Copy each line of the entries below that contains the string "schottky".

Stored items from a collection:
──────────────────────────────

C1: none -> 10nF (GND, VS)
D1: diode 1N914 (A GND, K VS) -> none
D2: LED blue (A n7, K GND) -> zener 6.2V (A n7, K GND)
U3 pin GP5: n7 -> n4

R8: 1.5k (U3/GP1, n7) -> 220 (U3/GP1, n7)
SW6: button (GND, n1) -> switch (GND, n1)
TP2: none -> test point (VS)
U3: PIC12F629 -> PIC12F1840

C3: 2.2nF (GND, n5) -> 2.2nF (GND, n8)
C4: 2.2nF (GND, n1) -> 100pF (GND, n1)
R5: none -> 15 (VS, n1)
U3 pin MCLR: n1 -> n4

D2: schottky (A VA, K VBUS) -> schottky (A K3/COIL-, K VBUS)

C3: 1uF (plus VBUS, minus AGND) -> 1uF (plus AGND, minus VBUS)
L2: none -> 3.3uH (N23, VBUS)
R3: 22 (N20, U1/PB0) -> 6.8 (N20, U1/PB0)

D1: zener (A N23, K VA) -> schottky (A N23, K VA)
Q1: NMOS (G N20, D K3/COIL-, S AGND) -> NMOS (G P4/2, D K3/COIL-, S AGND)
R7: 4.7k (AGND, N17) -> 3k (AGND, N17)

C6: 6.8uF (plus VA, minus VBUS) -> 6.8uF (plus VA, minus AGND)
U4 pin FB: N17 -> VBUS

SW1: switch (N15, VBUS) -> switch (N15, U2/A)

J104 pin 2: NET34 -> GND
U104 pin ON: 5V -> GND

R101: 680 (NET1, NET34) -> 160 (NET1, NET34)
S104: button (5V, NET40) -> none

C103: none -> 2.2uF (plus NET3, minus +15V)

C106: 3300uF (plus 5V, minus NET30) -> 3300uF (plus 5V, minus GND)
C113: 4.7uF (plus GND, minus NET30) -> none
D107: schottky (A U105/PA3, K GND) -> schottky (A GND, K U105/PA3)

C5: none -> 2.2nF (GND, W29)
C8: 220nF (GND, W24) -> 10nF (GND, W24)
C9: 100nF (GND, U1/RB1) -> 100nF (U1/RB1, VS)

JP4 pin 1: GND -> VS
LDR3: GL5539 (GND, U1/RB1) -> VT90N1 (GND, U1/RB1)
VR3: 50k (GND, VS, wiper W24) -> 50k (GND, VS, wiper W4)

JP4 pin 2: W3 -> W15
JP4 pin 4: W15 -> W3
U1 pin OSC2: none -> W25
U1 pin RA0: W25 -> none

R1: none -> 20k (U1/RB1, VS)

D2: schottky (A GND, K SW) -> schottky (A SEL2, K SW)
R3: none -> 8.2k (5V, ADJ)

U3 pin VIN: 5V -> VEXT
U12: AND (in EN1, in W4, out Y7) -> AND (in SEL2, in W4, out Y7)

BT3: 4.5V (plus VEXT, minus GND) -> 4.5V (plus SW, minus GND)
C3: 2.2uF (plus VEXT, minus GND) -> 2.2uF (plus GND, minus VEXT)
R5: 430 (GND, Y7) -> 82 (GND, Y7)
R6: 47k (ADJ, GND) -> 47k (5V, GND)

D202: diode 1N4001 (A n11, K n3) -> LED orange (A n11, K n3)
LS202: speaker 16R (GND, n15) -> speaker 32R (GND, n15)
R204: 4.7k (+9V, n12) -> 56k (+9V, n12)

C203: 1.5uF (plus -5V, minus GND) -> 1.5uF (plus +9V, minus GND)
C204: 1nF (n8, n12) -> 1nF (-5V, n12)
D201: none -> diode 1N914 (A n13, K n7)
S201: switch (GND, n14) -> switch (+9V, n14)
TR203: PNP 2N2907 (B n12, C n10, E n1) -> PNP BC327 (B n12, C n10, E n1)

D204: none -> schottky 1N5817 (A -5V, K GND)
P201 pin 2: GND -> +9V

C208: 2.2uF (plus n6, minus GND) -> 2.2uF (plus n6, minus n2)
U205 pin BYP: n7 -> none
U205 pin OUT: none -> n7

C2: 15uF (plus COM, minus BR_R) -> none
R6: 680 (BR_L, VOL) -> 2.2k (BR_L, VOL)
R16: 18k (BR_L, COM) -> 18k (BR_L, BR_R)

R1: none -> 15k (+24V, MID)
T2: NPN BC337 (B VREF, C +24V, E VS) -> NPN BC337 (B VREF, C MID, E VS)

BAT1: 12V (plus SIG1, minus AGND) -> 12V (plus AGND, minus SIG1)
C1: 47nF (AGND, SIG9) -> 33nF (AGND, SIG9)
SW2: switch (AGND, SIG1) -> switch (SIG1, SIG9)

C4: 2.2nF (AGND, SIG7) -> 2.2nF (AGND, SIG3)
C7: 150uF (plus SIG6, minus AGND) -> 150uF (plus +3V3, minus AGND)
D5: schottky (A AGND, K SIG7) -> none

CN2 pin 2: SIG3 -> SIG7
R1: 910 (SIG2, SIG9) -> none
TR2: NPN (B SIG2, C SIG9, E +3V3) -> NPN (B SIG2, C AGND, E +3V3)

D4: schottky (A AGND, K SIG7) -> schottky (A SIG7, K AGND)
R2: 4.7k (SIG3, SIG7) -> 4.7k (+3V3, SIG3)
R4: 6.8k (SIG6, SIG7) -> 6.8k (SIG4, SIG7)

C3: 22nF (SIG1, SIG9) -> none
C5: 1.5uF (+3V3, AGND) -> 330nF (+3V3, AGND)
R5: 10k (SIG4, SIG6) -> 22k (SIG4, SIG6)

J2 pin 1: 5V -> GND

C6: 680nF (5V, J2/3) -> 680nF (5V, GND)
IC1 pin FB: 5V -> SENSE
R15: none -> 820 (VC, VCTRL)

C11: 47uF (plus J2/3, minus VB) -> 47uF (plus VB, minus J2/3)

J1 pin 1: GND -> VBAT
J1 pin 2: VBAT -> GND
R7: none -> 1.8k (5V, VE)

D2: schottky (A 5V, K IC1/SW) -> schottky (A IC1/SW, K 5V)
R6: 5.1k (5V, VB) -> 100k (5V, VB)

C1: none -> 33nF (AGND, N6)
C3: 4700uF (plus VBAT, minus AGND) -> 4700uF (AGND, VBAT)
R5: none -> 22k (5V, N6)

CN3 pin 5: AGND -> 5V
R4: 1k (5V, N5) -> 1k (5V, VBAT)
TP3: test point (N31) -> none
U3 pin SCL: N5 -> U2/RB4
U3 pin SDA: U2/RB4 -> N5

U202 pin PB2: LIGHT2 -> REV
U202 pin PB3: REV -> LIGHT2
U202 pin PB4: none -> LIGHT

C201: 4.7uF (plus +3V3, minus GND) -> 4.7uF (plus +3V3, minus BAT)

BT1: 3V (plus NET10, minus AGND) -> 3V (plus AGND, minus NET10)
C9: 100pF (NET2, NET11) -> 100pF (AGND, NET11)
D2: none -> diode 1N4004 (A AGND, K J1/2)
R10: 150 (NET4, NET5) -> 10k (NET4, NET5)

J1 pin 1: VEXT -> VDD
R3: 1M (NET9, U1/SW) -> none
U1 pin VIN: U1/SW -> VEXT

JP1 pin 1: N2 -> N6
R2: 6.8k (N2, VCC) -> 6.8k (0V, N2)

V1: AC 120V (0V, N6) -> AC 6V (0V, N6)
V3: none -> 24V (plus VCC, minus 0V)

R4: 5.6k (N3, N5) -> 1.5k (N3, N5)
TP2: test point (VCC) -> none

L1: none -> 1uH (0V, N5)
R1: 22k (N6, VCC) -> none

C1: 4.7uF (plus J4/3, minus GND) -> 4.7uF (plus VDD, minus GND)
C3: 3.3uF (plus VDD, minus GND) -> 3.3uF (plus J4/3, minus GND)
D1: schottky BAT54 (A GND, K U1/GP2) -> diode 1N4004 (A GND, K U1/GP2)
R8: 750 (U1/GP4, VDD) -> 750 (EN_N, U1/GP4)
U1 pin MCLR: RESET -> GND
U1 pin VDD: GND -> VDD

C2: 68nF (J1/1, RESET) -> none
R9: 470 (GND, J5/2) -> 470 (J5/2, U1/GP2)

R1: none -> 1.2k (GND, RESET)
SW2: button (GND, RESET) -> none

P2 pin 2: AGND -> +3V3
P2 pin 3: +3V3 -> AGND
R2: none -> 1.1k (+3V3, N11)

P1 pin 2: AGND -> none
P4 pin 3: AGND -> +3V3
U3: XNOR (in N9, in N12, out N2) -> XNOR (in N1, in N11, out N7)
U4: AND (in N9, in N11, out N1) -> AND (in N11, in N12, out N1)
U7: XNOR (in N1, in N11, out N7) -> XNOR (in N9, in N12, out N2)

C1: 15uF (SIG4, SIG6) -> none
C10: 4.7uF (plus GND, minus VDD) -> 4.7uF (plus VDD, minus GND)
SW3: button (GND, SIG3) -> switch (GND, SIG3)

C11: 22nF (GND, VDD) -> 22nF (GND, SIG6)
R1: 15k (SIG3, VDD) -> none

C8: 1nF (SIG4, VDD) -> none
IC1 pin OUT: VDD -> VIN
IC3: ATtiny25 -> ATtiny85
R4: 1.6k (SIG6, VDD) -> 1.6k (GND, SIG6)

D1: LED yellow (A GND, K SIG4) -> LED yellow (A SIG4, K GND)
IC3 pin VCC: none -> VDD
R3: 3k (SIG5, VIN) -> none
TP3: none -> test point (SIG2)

──────────────────────────────

### ANSWER TO THIS TASK
D2: schottky (A VA, K VBUS) -> schottky (A K3/COIL-, K VBUS)
D1: zener (A N23, K VA) -> schottky (A N23, K VA)
D107: schottky (A U105/PA3, K GND) -> schottky (A GND, K U105/PA3)
D2: schottky (A GND, K SW) -> schottky (A SEL2, K SW)
D204: none -> schottky 1N5817 (A -5V, K GND)
D5: schottky (A AGND, K SIG7) -> none
D4: schottky (A AGND, K SIG7) -> schottky (A SIG7, K AGND)
D2: schottky (A 5V, K IC1/SW) -> schottky (A IC1/SW, K 5V)
D1: schottky BAT54 (A GND, K U1/GP2) -> diode 1N4004 (A GND, K U1/GP2)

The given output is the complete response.